■ **PROBLEM**
Leaving the pictures aside, return all of the data below exactly.

■ **DATA SECTION**
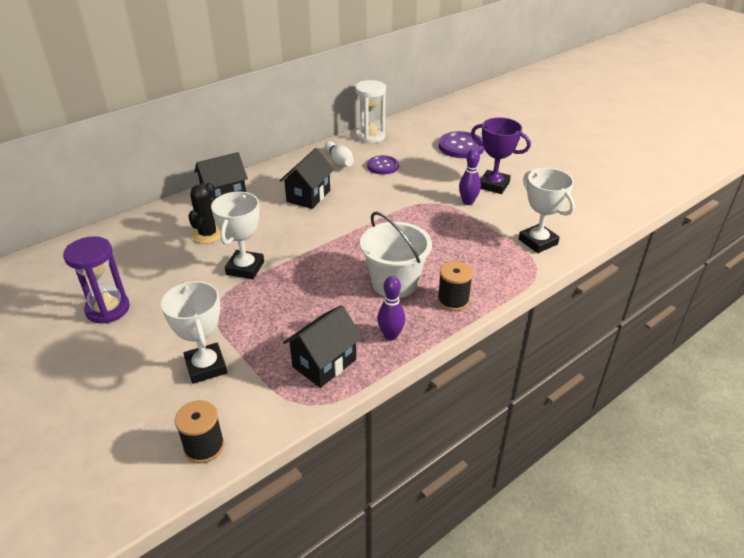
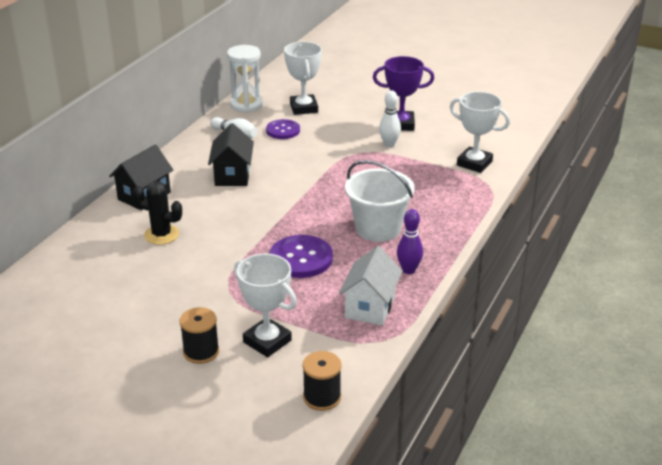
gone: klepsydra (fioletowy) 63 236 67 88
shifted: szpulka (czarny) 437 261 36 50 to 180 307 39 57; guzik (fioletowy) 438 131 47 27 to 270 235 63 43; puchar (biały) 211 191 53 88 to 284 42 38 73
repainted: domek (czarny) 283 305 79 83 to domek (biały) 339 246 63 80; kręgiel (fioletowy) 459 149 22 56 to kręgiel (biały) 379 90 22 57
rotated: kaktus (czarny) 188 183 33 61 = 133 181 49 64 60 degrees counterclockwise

■ **YOUR SOLUTION**
gone: klepsydra (fioletowy) 63 236 67 88
shifted: szpulka (czarny) 437 261 36 50 to 180 307 39 57; guzik (fioletowy) 438 131 47 27 to 270 235 63 43; puchar (biały) 211 191 53 88 to 284 42 38 73
repainted: domek (czarny) 283 305 79 83 to domek (biały) 339 246 63 80; kręgiel (fioletowy) 459 149 22 56 to kręgiel (biały) 379 90 22 57
rotated: kaktus (czarny) 188 183 33 61 = 133 181 49 64 60 degrees counterclockwise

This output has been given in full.